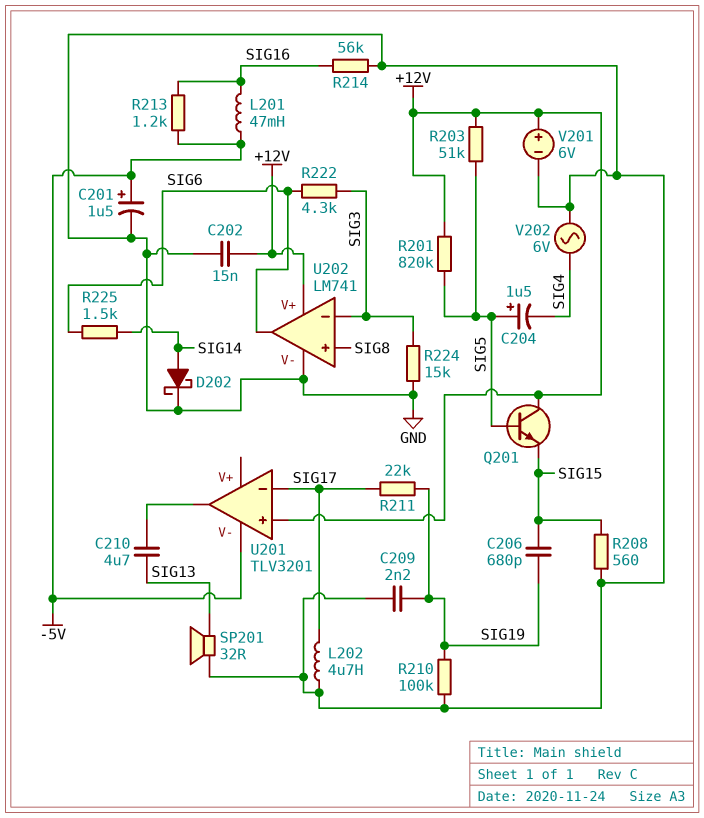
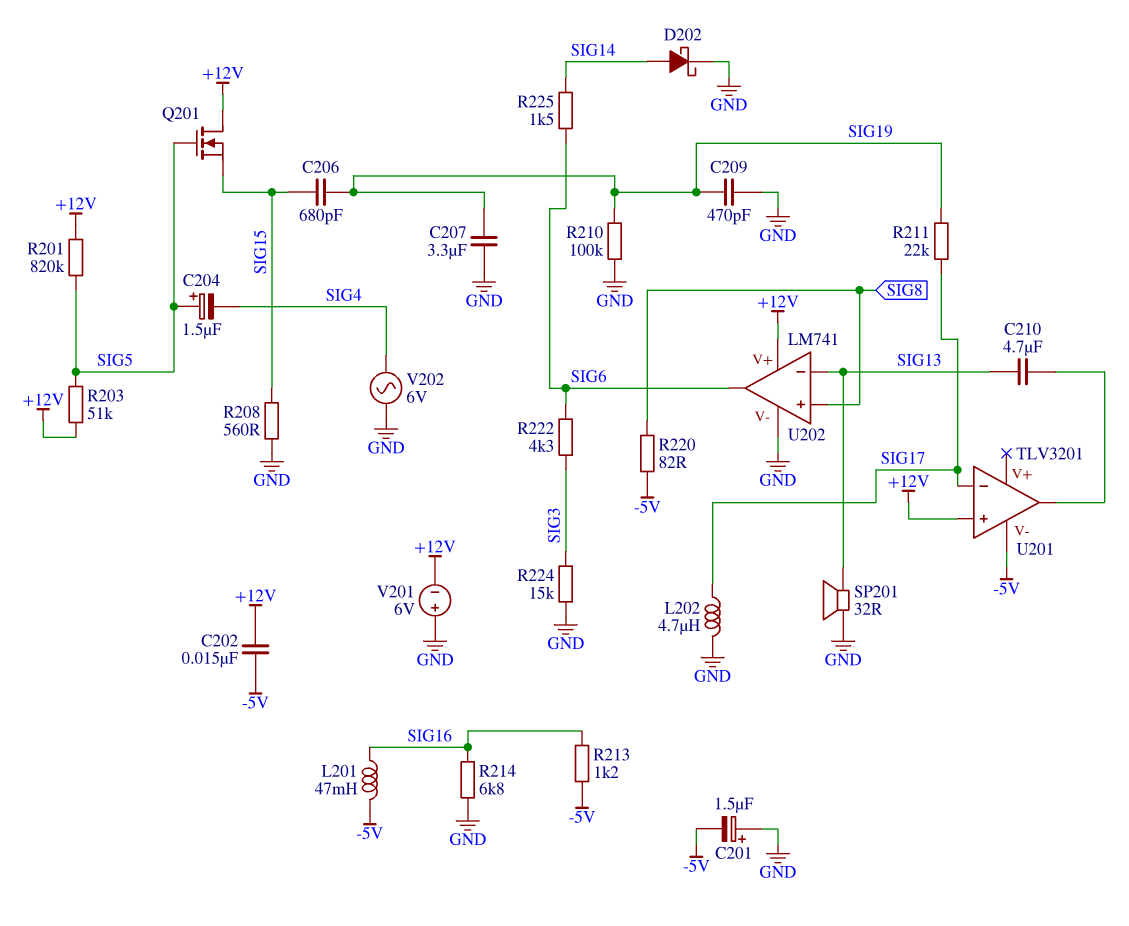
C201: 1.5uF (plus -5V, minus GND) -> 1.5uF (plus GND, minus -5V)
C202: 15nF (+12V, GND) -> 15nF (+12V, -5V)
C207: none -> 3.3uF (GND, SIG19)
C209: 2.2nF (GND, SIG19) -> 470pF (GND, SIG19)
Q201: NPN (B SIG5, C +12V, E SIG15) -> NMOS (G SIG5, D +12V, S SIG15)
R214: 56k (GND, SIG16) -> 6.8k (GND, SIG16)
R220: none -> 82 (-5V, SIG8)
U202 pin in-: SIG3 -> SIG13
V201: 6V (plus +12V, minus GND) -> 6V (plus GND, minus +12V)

__Goal of the exercise__. Your response should be the lines of the entries above that include the string "minus".

__Task output__.
C201: 1.5uF (plus -5V, minus GND) -> 1.5uF (plus GND, minus -5V)
V201: 6V (plus +12V, minus GND) -> 6V (plus GND, minus +12V)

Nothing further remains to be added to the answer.